---- DATA TO USE
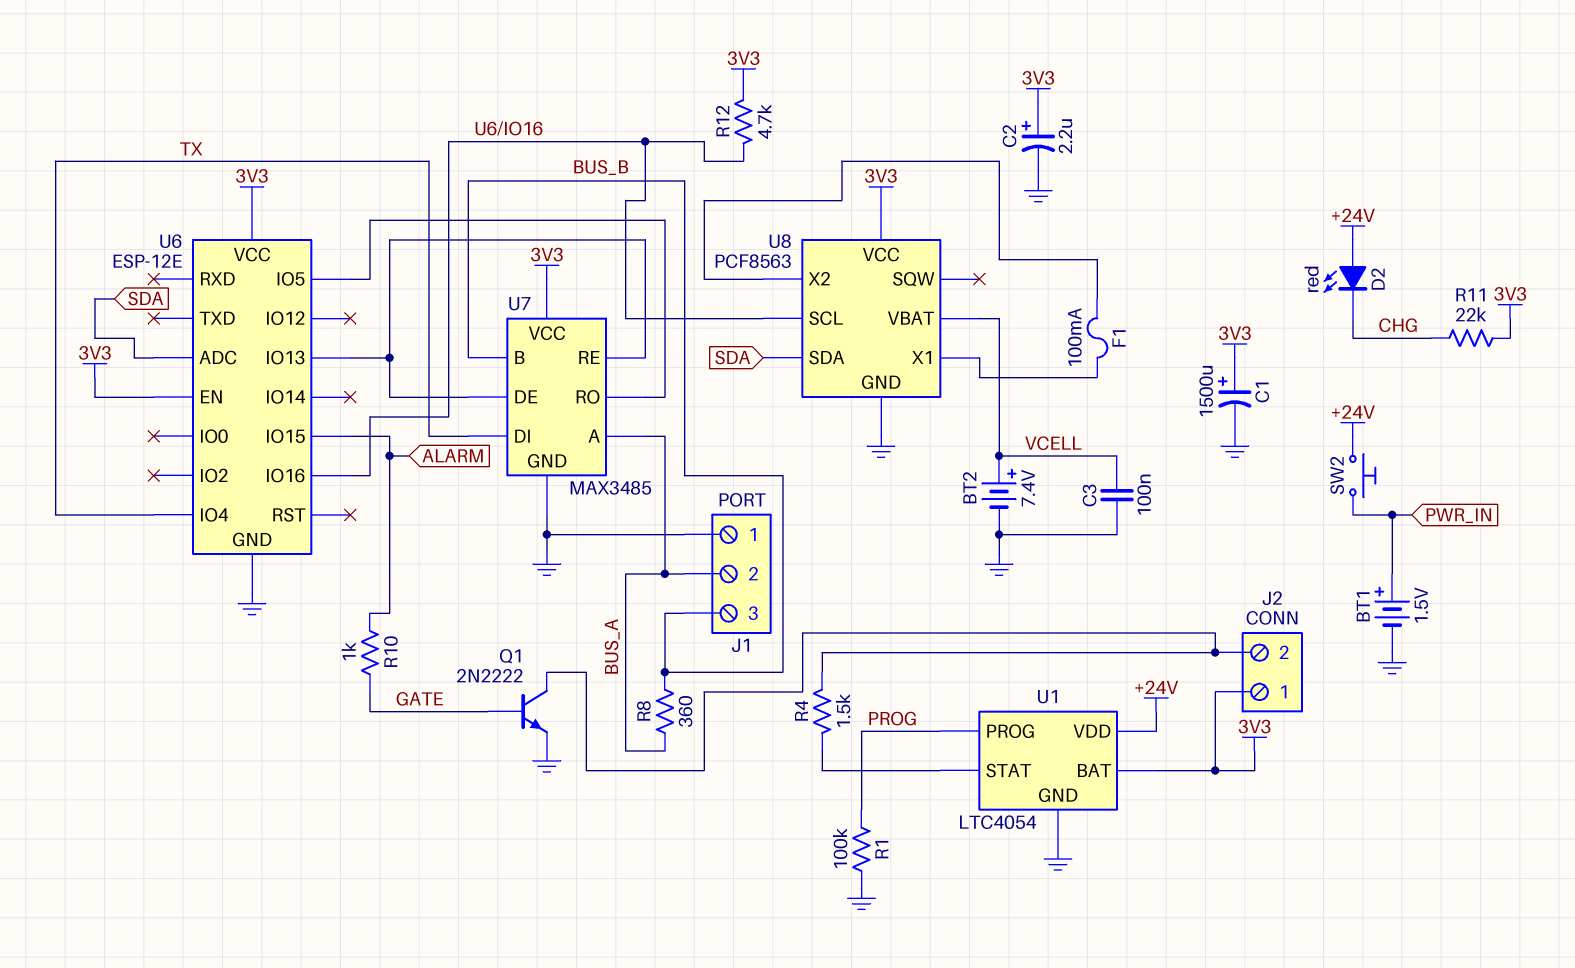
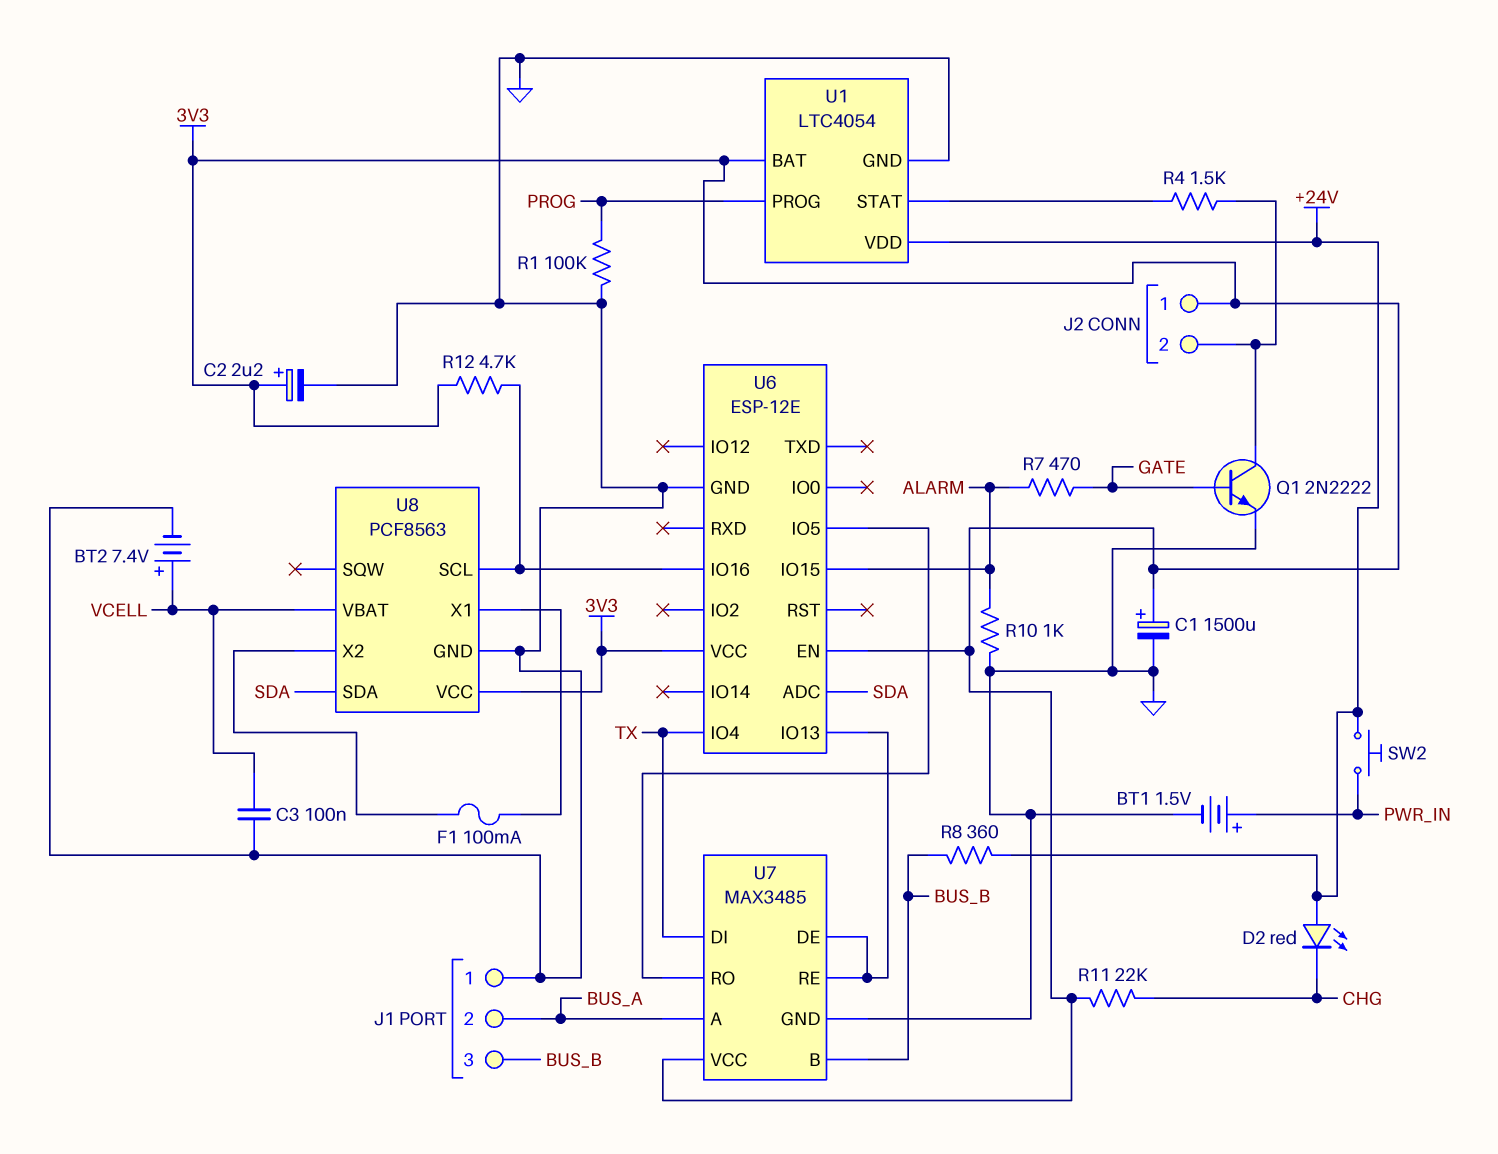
R7: none -> 470 (ALARM, GATE)
R8: 360 (BUS_A, BUS_B) -> 360 (+24V, BUS_B)
R10: 1k (ALARM, GATE) -> 1k (ALARM, GND)

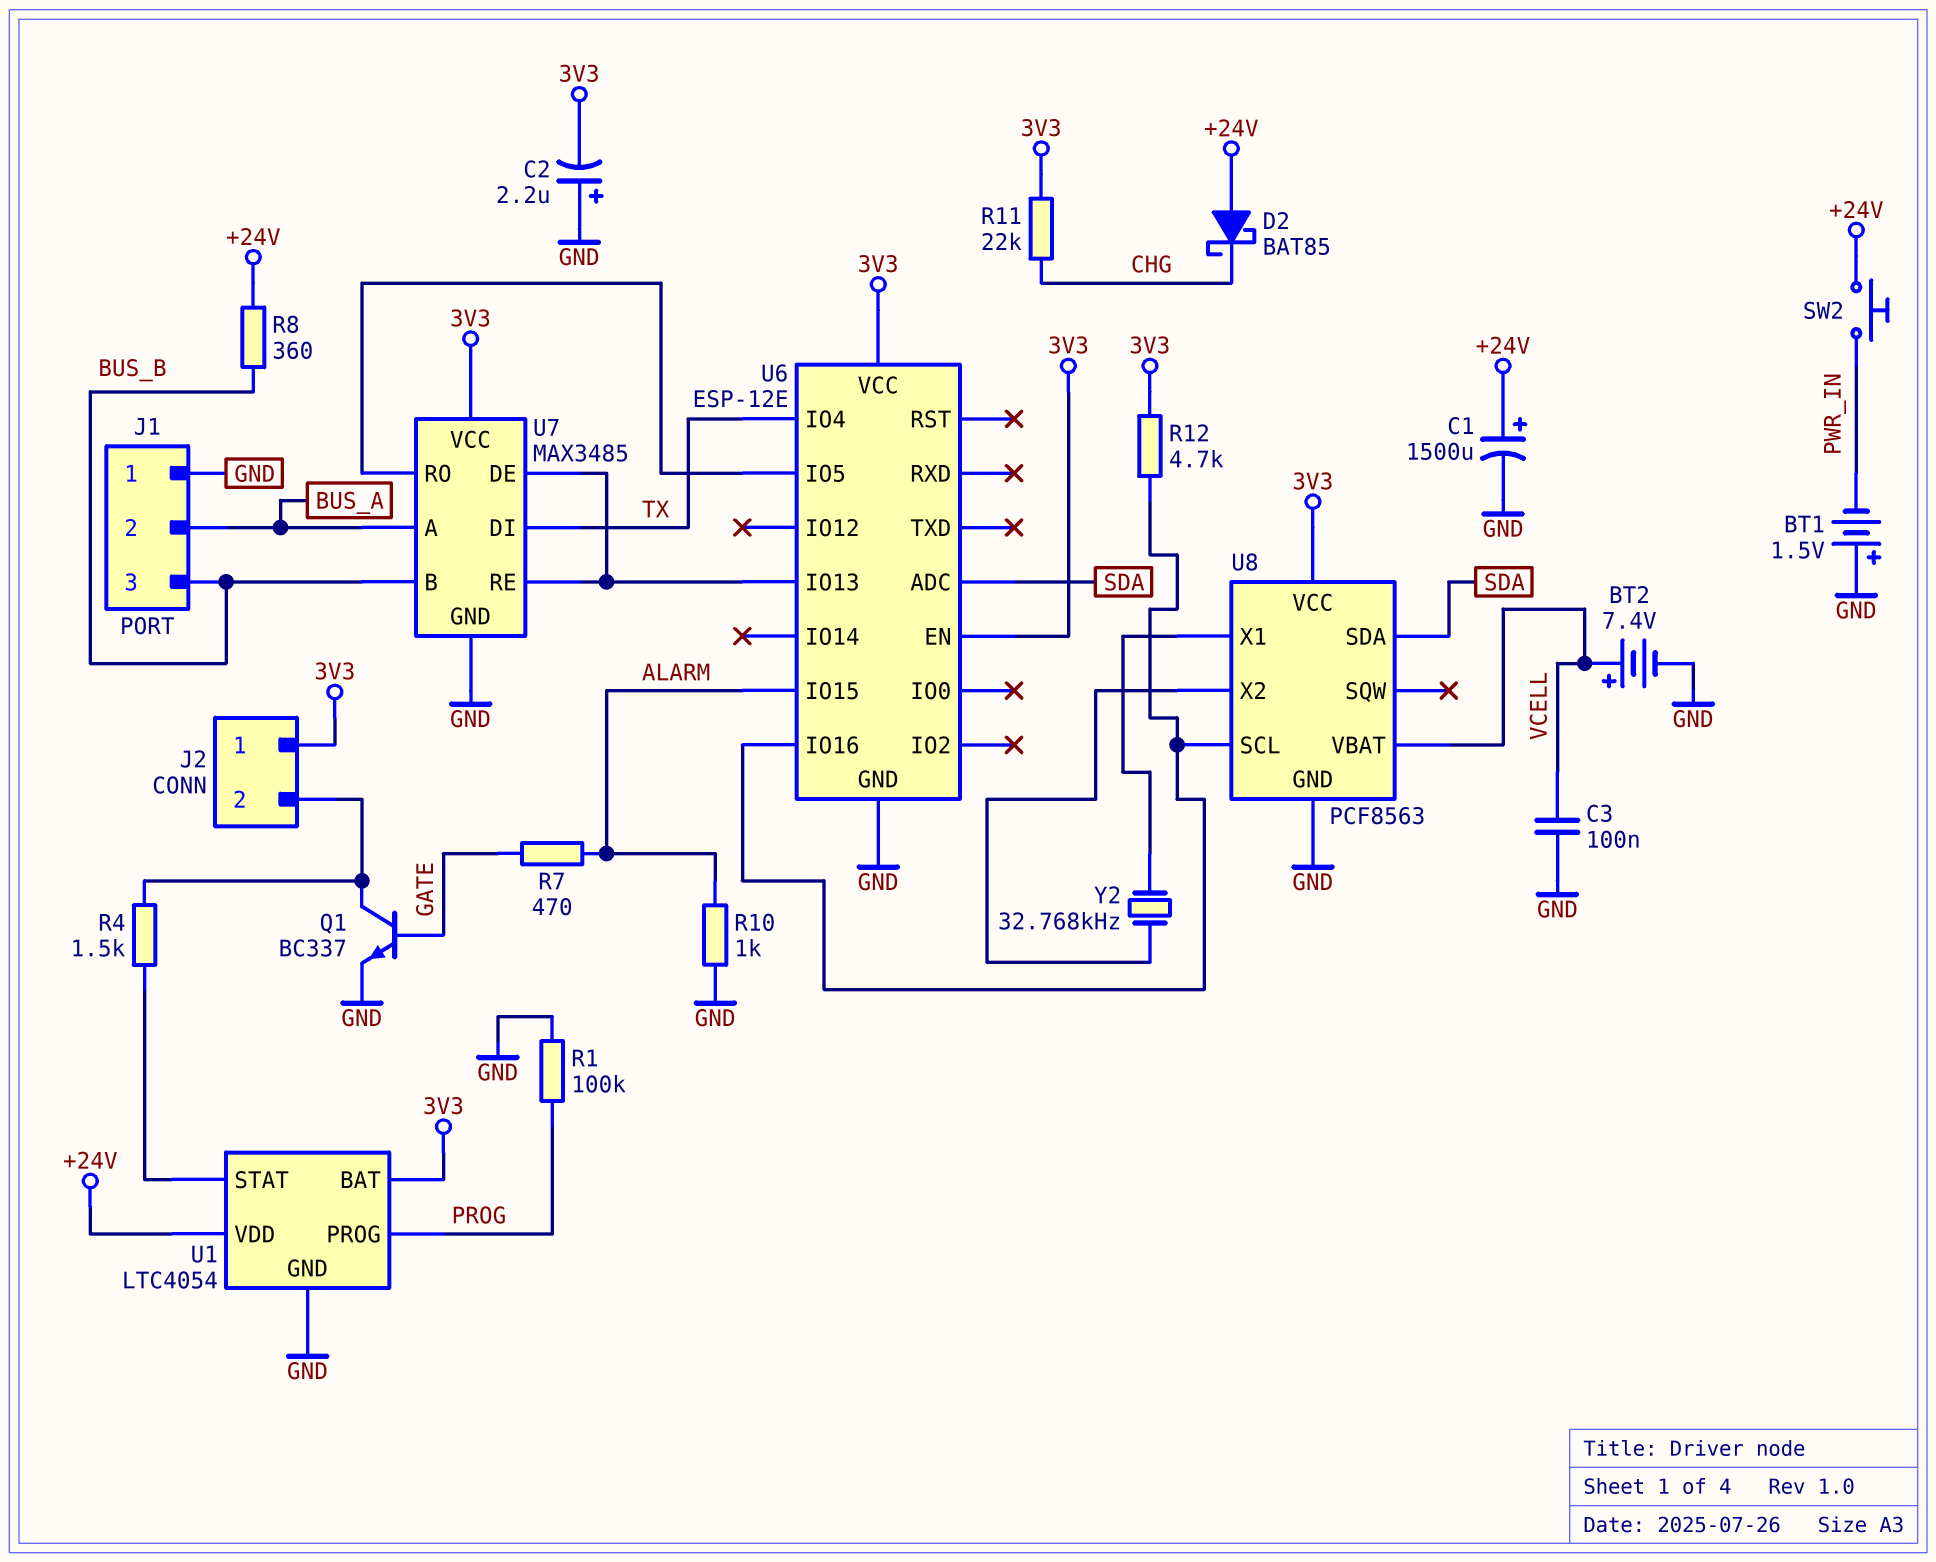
BT1: 1.5V (plus PWR_IN, minus GND) -> 1.5V (plus GND, minus PWR_IN)
C1: 1500uF (plus 3V3, minus GND) -> 1500uF (plus +24V, minus GND)
C2: 2.2uF (plus 3V3, minus GND) -> 2.2uF (plus GND, minus 3V3)
D2: LED red (A +24V, K CHG) -> schottky BAT85 (A +24V, K CHG)
F1: 100mA (U8/X1, U8/X2) -> none
Q1: NPN 2N2222 (B GATE, C J2/2, E GND) -> NPN BC337 (B GATE, C J2/2, E GND)
Y2: none -> 32.768kHz (U8/X1, U8/X2)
--------
» **WHAT THIS TASK INVOLVES**
Out of the preceding entries, pull each line that contains the word "none".

» **RESPONSE AREA**
R7: none -> 470 (ALARM, GATE)
F1: 100mA (U8/X1, U8/X2) -> none
Y2: none -> 32.768kHz (U8/X1, U8/X2)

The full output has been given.